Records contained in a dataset
▬▬▬

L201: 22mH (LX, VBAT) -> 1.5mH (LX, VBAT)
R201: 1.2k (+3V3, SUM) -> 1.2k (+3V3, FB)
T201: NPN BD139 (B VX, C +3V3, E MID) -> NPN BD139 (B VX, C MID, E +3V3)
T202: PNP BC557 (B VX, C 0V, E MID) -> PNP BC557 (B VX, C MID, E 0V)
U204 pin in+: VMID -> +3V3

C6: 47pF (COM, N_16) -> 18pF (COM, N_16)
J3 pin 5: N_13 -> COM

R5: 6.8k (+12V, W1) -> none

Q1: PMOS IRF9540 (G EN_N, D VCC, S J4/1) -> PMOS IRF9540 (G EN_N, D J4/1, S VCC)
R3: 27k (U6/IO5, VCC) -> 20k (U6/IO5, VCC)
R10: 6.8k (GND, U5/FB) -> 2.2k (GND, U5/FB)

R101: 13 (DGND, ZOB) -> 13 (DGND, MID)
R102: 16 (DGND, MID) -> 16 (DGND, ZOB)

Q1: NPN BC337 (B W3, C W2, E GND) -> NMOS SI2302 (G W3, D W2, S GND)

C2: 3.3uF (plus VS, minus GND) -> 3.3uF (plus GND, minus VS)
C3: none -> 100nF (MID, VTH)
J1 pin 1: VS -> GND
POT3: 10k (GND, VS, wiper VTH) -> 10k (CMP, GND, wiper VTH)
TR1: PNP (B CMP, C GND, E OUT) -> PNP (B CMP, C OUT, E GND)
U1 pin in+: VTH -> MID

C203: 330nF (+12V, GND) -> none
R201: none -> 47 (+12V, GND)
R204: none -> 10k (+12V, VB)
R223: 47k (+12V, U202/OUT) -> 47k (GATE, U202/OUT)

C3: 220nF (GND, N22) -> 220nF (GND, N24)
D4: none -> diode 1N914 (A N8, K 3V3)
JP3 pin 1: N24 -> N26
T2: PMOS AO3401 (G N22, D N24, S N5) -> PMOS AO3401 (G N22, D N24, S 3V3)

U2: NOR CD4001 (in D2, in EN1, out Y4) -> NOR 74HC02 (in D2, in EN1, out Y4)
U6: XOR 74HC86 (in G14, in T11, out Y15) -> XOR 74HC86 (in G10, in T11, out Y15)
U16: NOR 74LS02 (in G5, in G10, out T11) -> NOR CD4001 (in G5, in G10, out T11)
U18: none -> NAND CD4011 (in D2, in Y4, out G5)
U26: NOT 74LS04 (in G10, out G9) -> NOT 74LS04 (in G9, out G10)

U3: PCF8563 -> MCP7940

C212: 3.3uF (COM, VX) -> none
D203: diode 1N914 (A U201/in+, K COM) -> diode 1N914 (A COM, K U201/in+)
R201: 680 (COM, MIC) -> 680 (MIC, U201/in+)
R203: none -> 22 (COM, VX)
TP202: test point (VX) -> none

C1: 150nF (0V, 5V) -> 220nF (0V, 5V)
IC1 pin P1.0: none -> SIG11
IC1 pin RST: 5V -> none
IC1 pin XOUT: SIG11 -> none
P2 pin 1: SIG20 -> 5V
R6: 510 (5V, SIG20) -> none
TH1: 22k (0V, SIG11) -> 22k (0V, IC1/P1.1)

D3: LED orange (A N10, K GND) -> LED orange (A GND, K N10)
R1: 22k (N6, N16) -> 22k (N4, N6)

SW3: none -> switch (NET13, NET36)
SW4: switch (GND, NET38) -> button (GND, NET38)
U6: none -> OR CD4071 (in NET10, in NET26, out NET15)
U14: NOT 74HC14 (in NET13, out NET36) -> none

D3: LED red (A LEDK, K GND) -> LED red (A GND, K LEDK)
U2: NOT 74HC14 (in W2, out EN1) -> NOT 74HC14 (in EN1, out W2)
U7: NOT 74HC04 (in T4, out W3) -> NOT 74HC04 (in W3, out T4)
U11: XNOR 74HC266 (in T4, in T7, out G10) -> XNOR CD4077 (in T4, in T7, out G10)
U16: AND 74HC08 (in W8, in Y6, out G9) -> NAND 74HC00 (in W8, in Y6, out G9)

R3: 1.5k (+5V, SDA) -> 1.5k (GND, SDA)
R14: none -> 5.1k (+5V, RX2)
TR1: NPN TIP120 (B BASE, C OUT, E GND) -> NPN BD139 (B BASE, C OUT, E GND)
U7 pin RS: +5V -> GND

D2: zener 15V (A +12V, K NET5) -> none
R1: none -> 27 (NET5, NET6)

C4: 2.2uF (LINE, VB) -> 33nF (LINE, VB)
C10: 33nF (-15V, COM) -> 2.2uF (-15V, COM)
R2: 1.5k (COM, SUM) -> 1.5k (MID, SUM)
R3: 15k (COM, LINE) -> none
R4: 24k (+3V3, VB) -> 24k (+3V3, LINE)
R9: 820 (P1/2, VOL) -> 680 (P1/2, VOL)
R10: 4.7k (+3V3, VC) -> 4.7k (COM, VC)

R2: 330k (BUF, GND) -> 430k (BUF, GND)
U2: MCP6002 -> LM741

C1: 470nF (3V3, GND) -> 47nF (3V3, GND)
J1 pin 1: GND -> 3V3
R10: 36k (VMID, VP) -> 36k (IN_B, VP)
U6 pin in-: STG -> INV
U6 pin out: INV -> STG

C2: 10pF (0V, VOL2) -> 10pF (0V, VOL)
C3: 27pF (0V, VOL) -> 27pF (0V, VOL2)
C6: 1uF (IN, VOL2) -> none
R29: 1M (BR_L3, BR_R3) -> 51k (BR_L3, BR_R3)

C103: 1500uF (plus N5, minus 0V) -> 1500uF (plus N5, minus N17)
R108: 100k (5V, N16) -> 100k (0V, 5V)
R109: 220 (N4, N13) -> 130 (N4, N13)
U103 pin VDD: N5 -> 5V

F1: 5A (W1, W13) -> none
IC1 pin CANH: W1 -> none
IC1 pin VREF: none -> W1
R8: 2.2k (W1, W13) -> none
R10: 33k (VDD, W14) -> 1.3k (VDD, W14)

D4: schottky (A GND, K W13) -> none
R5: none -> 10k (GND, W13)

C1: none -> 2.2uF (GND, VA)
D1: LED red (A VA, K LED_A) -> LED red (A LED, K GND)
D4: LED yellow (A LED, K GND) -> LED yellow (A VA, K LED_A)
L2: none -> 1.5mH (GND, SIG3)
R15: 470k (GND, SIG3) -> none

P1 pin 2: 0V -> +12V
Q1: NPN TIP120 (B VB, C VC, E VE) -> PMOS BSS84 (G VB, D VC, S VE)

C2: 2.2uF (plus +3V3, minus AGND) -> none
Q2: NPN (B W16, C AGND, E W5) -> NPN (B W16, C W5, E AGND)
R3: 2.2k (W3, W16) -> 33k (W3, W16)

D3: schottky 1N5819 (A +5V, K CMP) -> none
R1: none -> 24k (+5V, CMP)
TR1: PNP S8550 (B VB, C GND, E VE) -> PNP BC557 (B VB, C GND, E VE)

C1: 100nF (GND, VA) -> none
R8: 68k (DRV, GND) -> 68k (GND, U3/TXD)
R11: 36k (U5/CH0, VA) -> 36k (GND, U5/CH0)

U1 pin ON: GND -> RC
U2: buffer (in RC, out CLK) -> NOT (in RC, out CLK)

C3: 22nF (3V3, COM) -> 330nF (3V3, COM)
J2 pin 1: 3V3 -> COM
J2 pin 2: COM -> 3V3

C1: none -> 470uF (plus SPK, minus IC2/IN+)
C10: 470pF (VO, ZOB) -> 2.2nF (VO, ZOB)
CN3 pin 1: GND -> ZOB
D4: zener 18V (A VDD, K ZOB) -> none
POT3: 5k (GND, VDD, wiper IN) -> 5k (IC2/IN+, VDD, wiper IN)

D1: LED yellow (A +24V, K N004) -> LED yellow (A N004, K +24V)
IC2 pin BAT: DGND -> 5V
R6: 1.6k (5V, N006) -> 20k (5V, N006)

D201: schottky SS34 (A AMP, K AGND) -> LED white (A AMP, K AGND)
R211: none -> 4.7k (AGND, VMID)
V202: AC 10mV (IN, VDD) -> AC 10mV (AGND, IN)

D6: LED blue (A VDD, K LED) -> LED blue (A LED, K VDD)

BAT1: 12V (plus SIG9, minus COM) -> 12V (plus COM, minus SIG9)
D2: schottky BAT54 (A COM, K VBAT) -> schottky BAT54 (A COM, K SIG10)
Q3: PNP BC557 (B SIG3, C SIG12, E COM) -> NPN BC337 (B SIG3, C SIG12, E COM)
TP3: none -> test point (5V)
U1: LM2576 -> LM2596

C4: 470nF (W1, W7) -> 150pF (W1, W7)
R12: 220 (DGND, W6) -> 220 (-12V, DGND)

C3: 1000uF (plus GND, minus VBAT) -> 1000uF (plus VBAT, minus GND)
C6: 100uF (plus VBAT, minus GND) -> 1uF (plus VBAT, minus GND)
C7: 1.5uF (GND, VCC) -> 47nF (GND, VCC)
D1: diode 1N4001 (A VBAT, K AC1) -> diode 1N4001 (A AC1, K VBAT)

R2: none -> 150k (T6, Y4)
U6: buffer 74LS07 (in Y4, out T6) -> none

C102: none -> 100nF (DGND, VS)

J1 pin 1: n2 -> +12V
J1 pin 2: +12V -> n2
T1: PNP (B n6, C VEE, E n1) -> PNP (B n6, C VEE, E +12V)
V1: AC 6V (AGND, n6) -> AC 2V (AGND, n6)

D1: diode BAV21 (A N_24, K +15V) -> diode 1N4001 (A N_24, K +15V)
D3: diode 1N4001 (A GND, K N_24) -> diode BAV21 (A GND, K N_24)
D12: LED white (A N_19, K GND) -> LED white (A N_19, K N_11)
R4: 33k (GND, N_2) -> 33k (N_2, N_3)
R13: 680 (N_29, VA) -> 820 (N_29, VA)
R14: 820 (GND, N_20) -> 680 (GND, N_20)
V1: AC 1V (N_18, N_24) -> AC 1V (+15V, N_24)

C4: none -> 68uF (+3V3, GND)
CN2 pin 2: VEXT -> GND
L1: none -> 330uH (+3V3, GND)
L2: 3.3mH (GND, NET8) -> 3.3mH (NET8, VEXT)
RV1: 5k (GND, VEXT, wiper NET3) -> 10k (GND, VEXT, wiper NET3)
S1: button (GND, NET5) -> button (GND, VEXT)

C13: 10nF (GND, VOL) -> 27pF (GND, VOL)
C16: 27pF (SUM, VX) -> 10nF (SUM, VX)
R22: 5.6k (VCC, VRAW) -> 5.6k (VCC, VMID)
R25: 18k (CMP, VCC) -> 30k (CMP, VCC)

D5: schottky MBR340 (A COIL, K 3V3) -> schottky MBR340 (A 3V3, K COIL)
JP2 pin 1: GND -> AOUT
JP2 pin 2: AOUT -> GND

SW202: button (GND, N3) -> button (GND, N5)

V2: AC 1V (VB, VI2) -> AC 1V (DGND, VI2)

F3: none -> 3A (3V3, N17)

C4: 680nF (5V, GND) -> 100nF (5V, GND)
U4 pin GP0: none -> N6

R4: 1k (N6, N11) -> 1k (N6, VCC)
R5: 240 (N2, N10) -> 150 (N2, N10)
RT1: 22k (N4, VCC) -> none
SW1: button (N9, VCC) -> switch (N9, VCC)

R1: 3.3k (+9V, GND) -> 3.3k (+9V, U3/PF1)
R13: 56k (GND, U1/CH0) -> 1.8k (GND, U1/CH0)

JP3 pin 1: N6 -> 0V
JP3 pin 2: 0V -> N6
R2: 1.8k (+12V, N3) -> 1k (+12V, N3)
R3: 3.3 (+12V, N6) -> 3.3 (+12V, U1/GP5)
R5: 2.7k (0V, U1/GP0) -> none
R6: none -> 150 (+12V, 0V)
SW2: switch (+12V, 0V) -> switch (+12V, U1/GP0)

▬▬▬

## [WORK INSTRUCTION]
Using the entries above, output exactly the lines between the line holding "D3: schottky 1N5819 (A +5V, K CMP) -> none" and the line holding "U1 pin ON: GND -> RC", end lines included, and nothing more.

## [PROBLEM SOLUTION]
D3: schottky 1N5819 (A +5V, K CMP) -> none
R1: none -> 24k (+5V, CMP)
TR1: PNP S8550 (B VB, C GND, E VE) -> PNP BC557 (B VB, C GND, E VE)

C1: 100nF (GND, VA) -> none
R8: 68k (DRV, GND) -> 68k (GND, U3/TXD)
R11: 36k (U5/CH0, VA) -> 36k (GND, U5/CH0)

U1 pin ON: GND -> RC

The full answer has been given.